## WHAT TO DO
For this listing, the lines between the one holding "U4 pin THR: SIG14 -> SIG13" and the one holding "R6: 33k (+12V, N1) -> 33k (+12V, N3)", inclusive, must be set down exactly.

## DATA EXTRACTS
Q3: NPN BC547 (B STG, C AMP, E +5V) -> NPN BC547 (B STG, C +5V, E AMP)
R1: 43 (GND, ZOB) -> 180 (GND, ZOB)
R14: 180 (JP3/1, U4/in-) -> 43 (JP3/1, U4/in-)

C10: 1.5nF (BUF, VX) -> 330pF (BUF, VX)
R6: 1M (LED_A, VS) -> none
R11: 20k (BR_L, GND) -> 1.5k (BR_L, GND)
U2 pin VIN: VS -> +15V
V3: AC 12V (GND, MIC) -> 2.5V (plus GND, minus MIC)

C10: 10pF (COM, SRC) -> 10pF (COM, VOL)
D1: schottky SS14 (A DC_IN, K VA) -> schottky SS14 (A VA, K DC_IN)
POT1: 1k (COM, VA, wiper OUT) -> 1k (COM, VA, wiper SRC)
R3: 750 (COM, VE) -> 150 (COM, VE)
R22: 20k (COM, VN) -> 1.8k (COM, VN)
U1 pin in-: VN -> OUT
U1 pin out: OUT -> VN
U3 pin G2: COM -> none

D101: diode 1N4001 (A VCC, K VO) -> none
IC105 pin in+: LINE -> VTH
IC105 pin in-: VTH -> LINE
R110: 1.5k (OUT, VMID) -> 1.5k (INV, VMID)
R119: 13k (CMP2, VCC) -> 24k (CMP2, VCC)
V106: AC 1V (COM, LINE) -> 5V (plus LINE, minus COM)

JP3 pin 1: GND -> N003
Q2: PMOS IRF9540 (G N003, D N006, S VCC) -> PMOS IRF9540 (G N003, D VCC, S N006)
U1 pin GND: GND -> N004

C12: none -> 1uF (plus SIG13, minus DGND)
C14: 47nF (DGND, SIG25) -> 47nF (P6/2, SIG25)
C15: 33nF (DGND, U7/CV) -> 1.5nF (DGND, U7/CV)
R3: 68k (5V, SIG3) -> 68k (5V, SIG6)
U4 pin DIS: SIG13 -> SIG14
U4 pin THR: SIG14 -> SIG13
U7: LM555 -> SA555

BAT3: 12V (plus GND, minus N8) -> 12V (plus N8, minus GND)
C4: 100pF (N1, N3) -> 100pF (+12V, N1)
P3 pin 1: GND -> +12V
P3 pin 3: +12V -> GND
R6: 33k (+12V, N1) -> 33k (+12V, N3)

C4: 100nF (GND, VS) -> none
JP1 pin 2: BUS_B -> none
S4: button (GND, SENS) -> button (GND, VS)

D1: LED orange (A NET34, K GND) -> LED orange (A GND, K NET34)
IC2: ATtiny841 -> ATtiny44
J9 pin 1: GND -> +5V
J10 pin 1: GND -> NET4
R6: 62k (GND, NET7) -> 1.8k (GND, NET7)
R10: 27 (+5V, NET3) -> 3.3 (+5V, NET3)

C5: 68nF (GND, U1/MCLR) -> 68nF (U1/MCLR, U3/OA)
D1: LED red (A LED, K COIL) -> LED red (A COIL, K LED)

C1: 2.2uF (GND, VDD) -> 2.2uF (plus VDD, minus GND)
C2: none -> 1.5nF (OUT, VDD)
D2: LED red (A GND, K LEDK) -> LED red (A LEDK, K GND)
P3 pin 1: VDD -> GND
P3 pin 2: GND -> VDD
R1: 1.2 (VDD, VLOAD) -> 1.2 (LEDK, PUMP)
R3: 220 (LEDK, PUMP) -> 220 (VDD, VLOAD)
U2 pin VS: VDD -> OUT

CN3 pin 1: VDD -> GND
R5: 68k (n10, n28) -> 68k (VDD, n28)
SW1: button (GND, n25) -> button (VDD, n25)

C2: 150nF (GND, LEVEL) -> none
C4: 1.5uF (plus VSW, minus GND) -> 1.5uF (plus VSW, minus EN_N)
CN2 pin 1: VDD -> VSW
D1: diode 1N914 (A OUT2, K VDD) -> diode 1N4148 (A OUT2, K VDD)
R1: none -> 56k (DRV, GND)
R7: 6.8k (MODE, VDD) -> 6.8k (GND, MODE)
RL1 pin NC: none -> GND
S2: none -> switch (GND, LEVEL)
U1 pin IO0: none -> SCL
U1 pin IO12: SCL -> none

## OUTPUT OF THE TASK
U4 pin THR: SIG14 -> SIG13
U7: LM555 -> SA555

BAT3: 12V (plus GND, minus N8) -> 12V (plus N8, minus GND)
C4: 100pF (N1, N3) -> 100pF (+12V, N1)
P3 pin 1: GND -> +12V
P3 pin 3: +12V -> GND
R6: 33k (+12V, N1) -> 33k (+12V, N3)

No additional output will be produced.